What you are asked to do: Look for "U3 pin in+: N008 -> N005" in the records below, then copy that line and every line after it, exactly and with nothing added.

Revision tracking records:
───

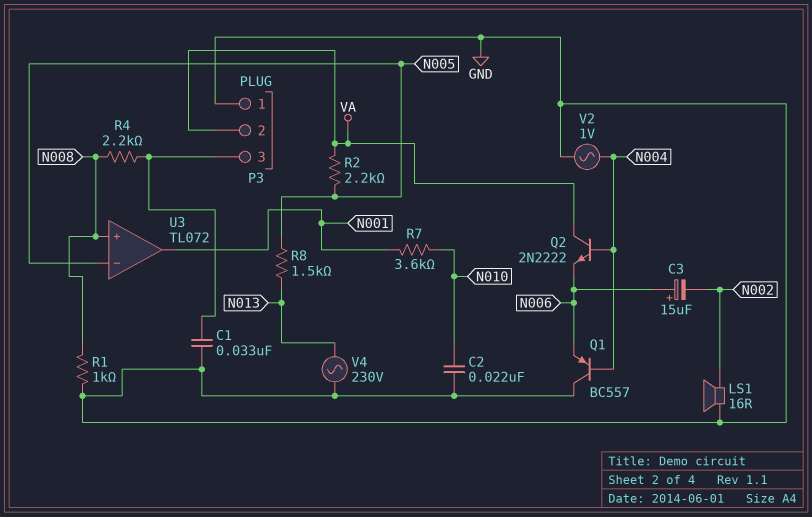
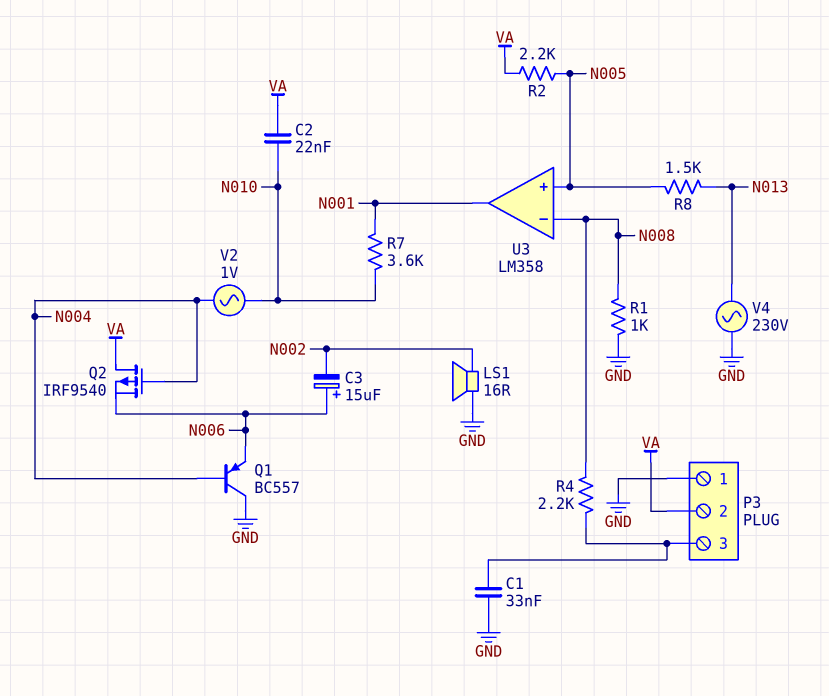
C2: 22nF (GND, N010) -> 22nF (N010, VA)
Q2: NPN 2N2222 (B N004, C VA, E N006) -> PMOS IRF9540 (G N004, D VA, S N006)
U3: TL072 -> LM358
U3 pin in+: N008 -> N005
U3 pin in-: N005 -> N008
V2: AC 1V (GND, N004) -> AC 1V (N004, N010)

───

Response area:
U3 pin in+: N008 -> N005
U3 pin in-: N005 -> N008
V2: AC 1V (GND, N004) -> AC 1V (N004, N010)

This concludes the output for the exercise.